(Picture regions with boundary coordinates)

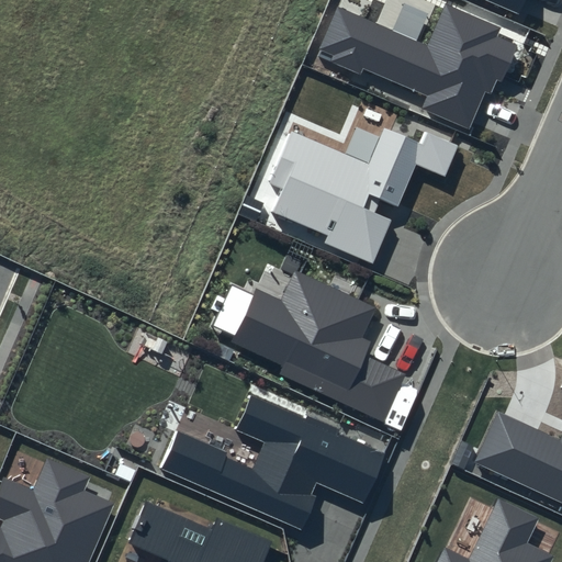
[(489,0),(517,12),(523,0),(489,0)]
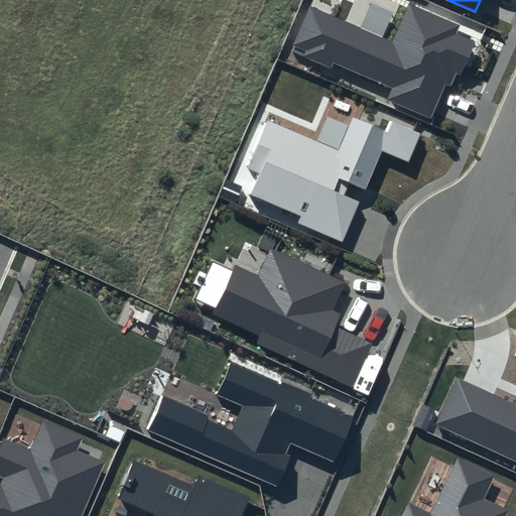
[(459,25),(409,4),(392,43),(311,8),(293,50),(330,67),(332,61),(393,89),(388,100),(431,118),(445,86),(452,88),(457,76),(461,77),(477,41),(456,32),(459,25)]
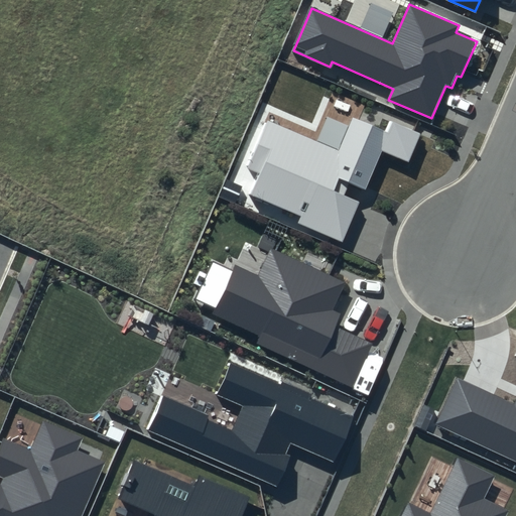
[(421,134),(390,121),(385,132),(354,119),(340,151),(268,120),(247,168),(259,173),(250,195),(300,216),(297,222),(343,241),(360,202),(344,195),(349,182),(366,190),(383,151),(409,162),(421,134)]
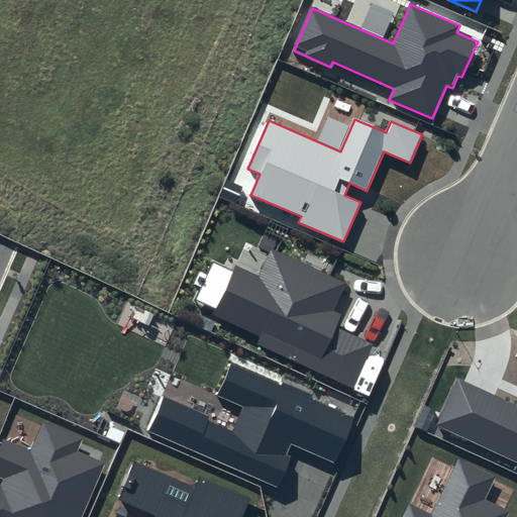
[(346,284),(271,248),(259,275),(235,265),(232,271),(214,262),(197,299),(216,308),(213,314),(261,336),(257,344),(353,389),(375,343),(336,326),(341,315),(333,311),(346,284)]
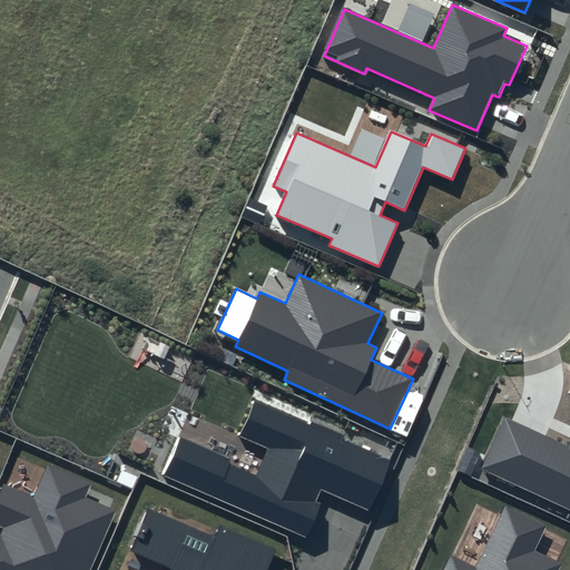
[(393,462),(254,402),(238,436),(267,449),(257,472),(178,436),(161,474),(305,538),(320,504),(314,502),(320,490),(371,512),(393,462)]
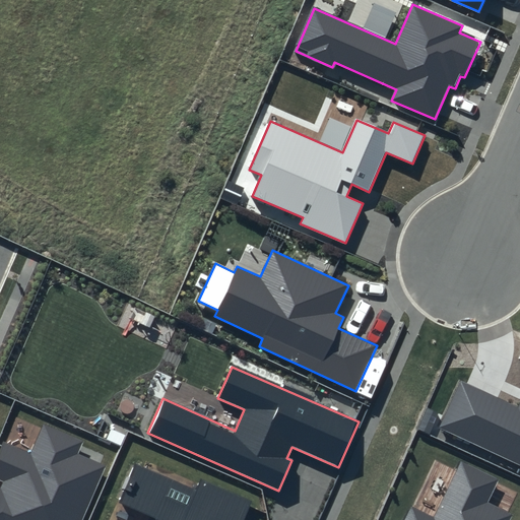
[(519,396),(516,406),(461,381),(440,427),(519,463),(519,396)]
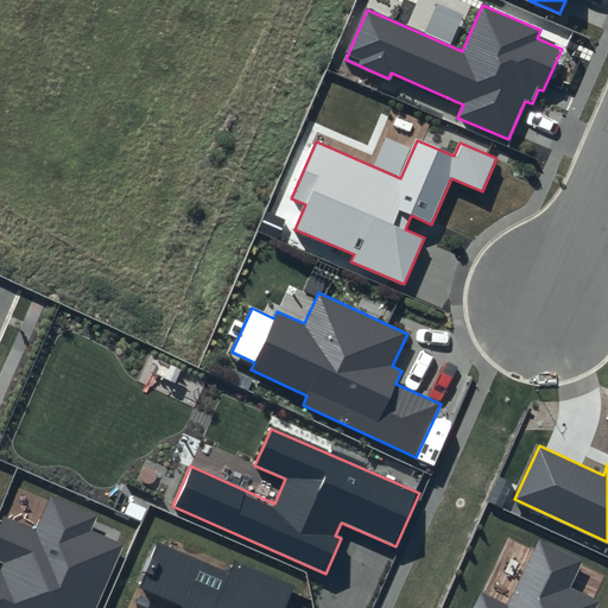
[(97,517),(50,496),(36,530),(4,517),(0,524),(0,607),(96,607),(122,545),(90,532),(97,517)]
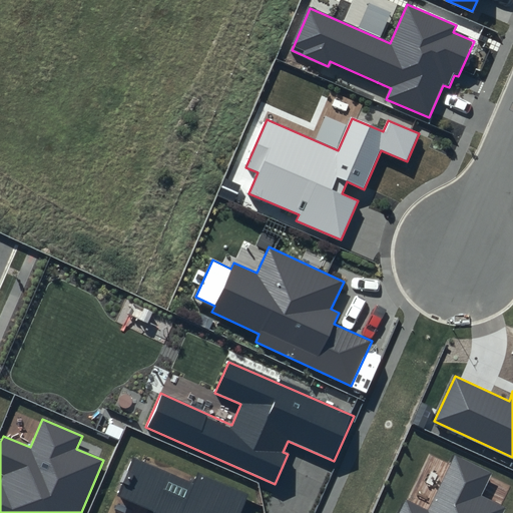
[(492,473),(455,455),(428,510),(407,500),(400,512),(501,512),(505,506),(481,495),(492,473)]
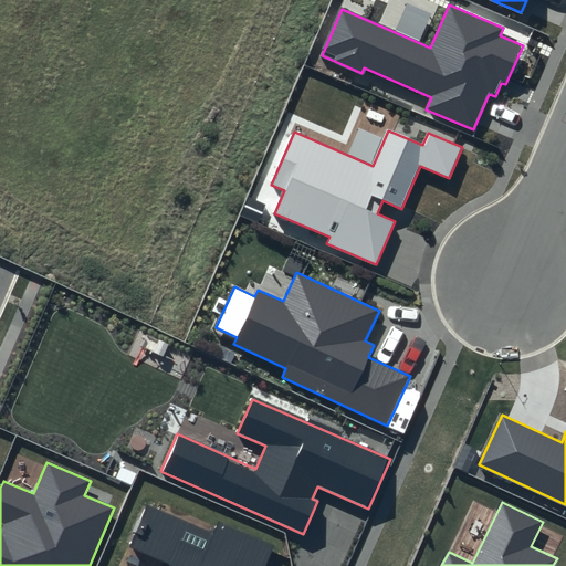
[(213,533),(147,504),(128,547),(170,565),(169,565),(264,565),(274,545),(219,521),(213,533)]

[What is needed]: Exactly as they stand, set down all of the entries above, minus every picture.

[Exercise result]:
[(489,0),(517,12),(523,0),(489,0)]
[(459,25),(409,4),(392,43),(311,8),(293,50),(330,67),(332,61),(393,89),(388,100),(431,118),(445,86),(452,88),(457,76),(461,77),(477,41),(456,32),(459,25)]
[(421,134),(390,121),(385,132),(354,119),(340,151),(268,120),(247,168),(259,173),(250,195),(300,216),(297,222),(343,241),(360,202),(344,195),(349,182),(366,190),(383,151),(409,162),(421,134)]
[(346,284),(271,248),(259,275),(235,265),(232,271),(214,262),(197,299),(216,308),(213,314),(261,336),(257,344),(353,389),(375,343),(336,326),(341,315),(333,311),(346,284)]
[(393,462),(254,402),(238,436),(267,449),(257,472),(178,436),(161,474),(305,538),(320,504),(314,502),(320,490),(371,512),(393,462)]
[(519,396),(516,406),(461,381),(440,427),(519,463),(519,396)]
[(97,517),(50,496),(36,530),(4,517),(0,524),(0,607),(96,607),(122,545),(90,532),(97,517)]
[(492,473),(455,455),(428,510),(407,500),(400,512),(501,512),(505,506),(481,495),(492,473)]
[(213,533),(147,504),(128,547),(170,565),(169,565),(264,565),(274,545),(219,521),(213,533)]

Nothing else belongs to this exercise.